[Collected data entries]
— begin —

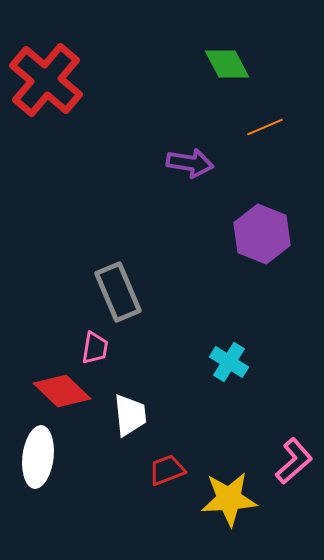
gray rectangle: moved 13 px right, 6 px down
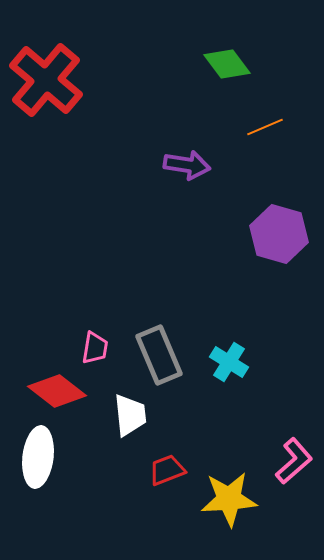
green diamond: rotated 9 degrees counterclockwise
purple arrow: moved 3 px left, 2 px down
purple hexagon: moved 17 px right; rotated 6 degrees counterclockwise
gray rectangle: moved 41 px right, 63 px down
red diamond: moved 5 px left; rotated 6 degrees counterclockwise
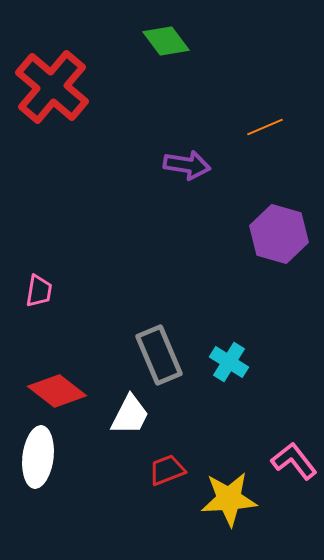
green diamond: moved 61 px left, 23 px up
red cross: moved 6 px right, 7 px down
pink trapezoid: moved 56 px left, 57 px up
white trapezoid: rotated 33 degrees clockwise
pink L-shape: rotated 87 degrees counterclockwise
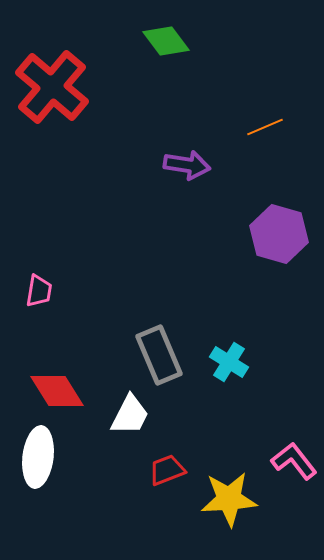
red diamond: rotated 20 degrees clockwise
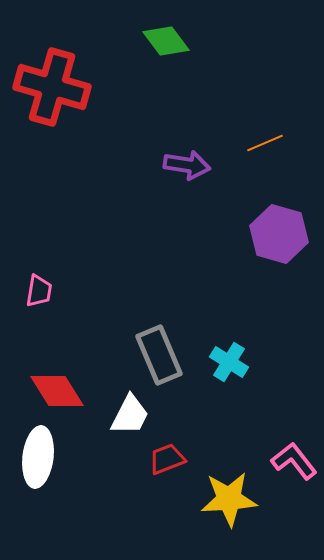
red cross: rotated 24 degrees counterclockwise
orange line: moved 16 px down
red trapezoid: moved 11 px up
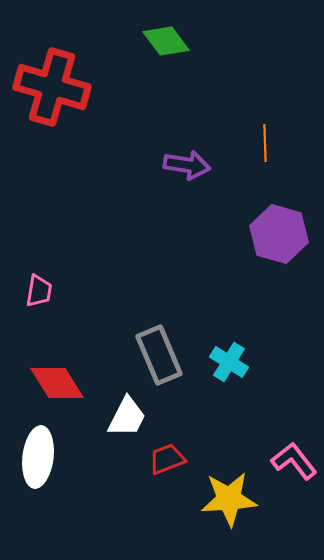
orange line: rotated 69 degrees counterclockwise
red diamond: moved 8 px up
white trapezoid: moved 3 px left, 2 px down
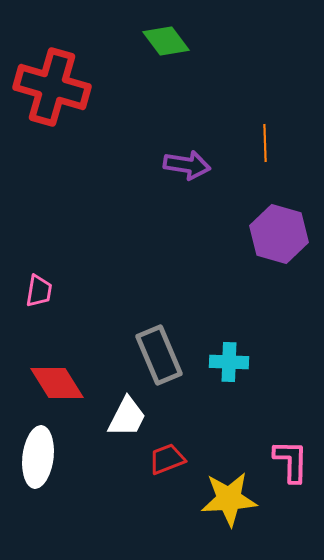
cyan cross: rotated 30 degrees counterclockwise
pink L-shape: moved 3 px left; rotated 39 degrees clockwise
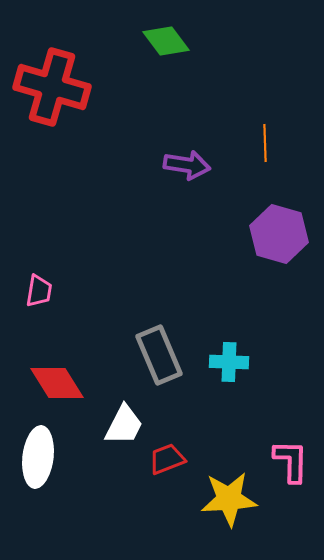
white trapezoid: moved 3 px left, 8 px down
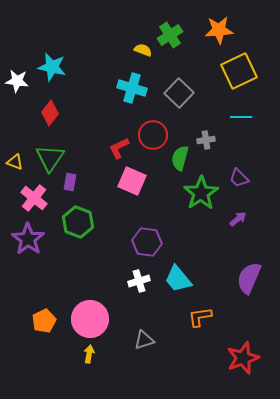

— end —

> Stated goal
Format every line of the items above as a JSON list of strings, with one string per line and no blank lines. Leave the pictures out of the answer.

> Solution
[
  "gray rectangle: moved 13 px right, 6 px down",
  "green diamond: rotated 9 degrees counterclockwise",
  "purple arrow: moved 3 px left, 2 px down",
  "purple hexagon: moved 17 px right; rotated 6 degrees counterclockwise",
  "gray rectangle: moved 41 px right, 63 px down",
  "red diamond: moved 5 px left; rotated 6 degrees counterclockwise",
  "green diamond: moved 61 px left, 23 px up",
  "red cross: moved 6 px right, 7 px down",
  "pink trapezoid: moved 56 px left, 57 px up",
  "white trapezoid: rotated 33 degrees clockwise",
  "pink L-shape: rotated 87 degrees counterclockwise",
  "red diamond: rotated 20 degrees clockwise",
  "red cross: rotated 24 degrees counterclockwise",
  "orange line: moved 16 px down",
  "red trapezoid: moved 11 px up",
  "orange line: rotated 69 degrees counterclockwise",
  "red diamond: moved 8 px up",
  "white trapezoid: moved 3 px left, 2 px down",
  "cyan cross: rotated 30 degrees counterclockwise",
  "pink L-shape: moved 3 px left; rotated 39 degrees clockwise",
  "white trapezoid: moved 3 px left, 8 px down"
]